Would you please transcribe the records below from the line with "R5: 150 (GND, VE) -> 1.1k (GND, VE)" through their final line, exactly and with no other lines?

> [Version comparison data]:
────────────────

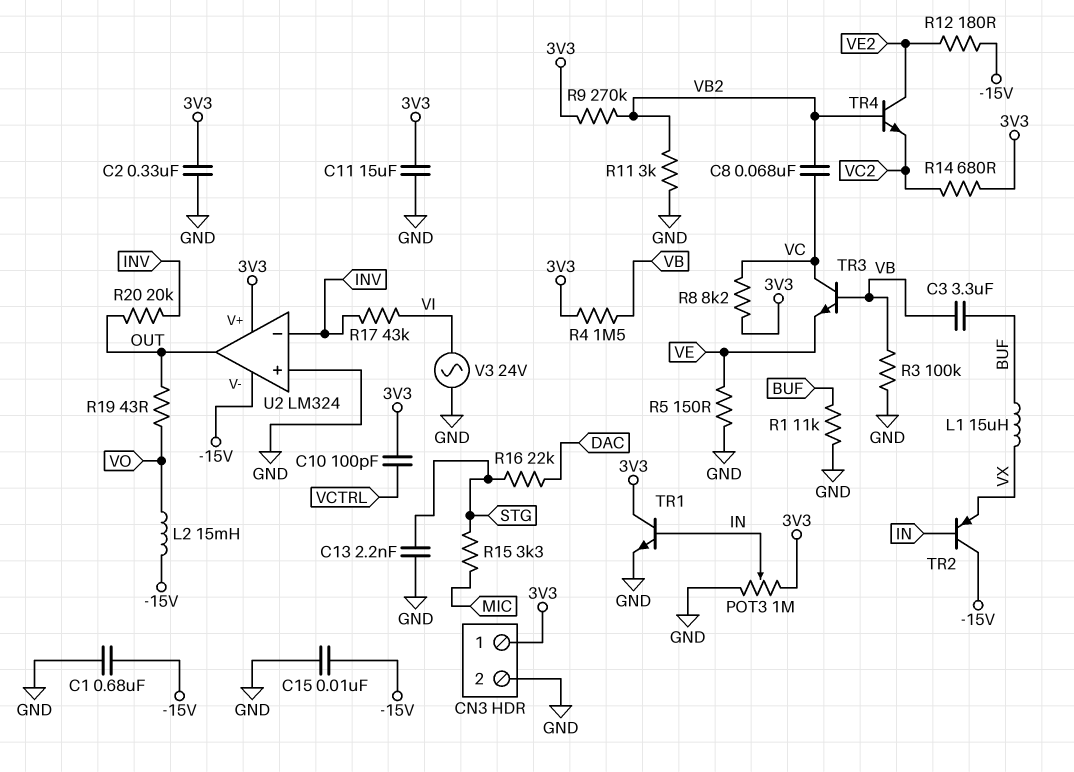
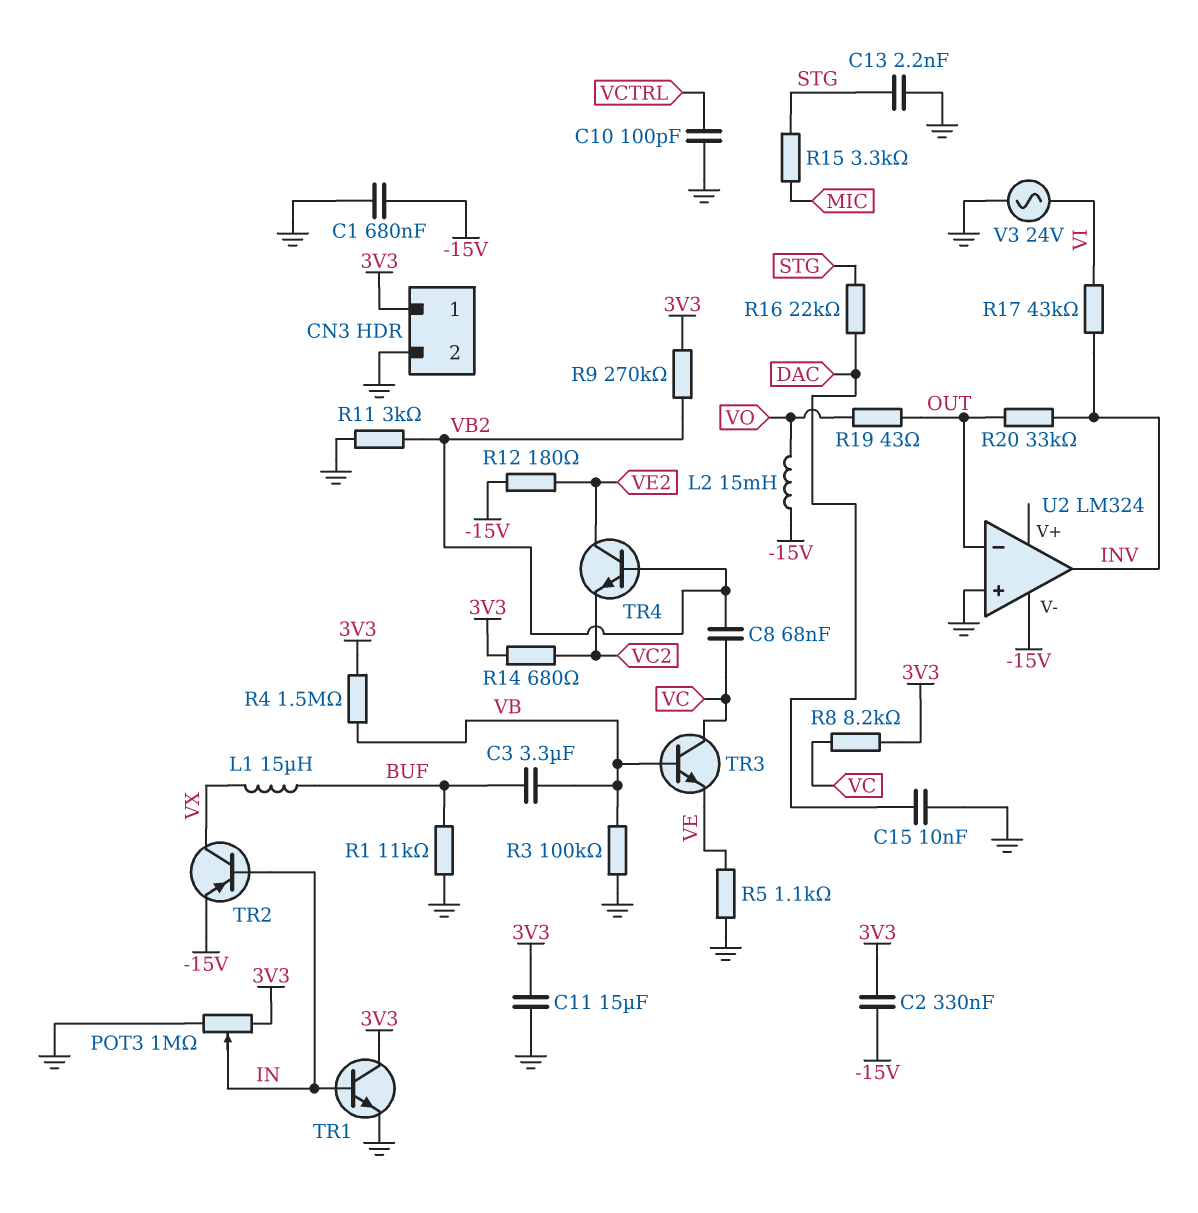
C2: 330nF (3V3, GND) -> 330nF (-15V, 3V3)
C10: 100pF (3V3, VCTRL) -> 100pF (GND, VCTRL)
C15: 10nF (-15V, GND) -> 10nF (DAC, GND)
R5: 150 (GND, VE) -> 1.1k (GND, VE)
R20: 20k (INV, OUT) -> 33k (INV, OUT)
TR2: PNP (B IN, C -15V, E VX) -> PNP (B IN, C VX, E -15V)
U2 pin V+: 3V3 -> none
U2 pin in-: INV -> OUT
U2 pin out: OUT -> INV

────────────────

> [WRITTEN ANSWER]:
R5: 150 (GND, VE) -> 1.1k (GND, VE)
R20: 20k (INV, OUT) -> 33k (INV, OUT)
TR2: PNP (B IN, C -15V, E VX) -> PNP (B IN, C VX, E -15V)
U2 pin V+: 3V3 -> none
U2 pin in-: INV -> OUT
U2 pin out: OUT -> INV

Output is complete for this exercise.